Start of Block

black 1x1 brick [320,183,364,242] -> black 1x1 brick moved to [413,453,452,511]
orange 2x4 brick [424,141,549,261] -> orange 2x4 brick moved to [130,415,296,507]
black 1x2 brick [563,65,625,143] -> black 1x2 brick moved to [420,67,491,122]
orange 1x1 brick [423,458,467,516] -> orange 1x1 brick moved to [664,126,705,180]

End of Block
Start of Block

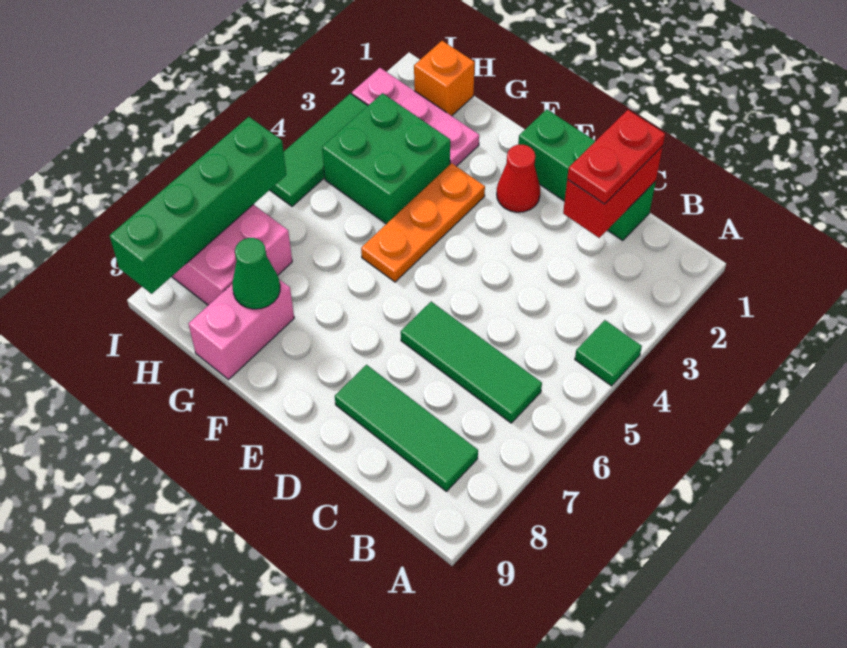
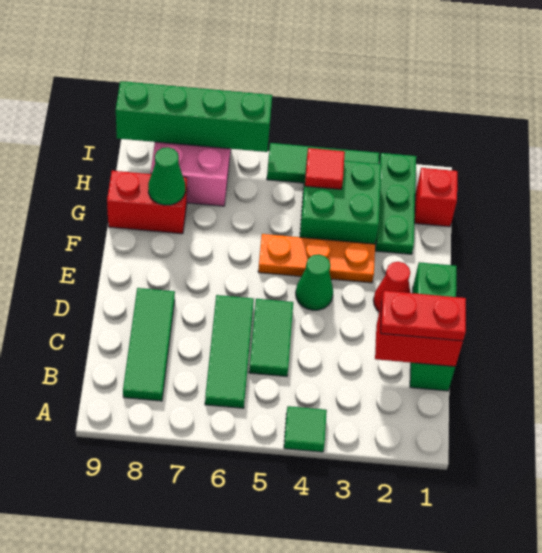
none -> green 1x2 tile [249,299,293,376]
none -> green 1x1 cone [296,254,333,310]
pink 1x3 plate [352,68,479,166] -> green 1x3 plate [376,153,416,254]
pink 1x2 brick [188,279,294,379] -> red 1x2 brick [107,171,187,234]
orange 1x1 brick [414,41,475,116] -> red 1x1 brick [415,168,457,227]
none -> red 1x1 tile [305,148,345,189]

End of Block

• _Your assignment_
Taking the entries above, write out exactly each line from the one holding "black 1x1 brick [320,183,364,242]" to the one holding "orange 1x1 brick [423,458,467,516]", both included, and stop there.

• _Response_
black 1x1 brick [320,183,364,242] -> black 1x1 brick moved to [413,453,452,511]
orange 2x4 brick [424,141,549,261] -> orange 2x4 brick moved to [130,415,296,507]
black 1x2 brick [563,65,625,143] -> black 1x2 brick moved to [420,67,491,122]
orange 1x1 brick [423,458,467,516] -> orange 1x1 brick moved to [664,126,705,180]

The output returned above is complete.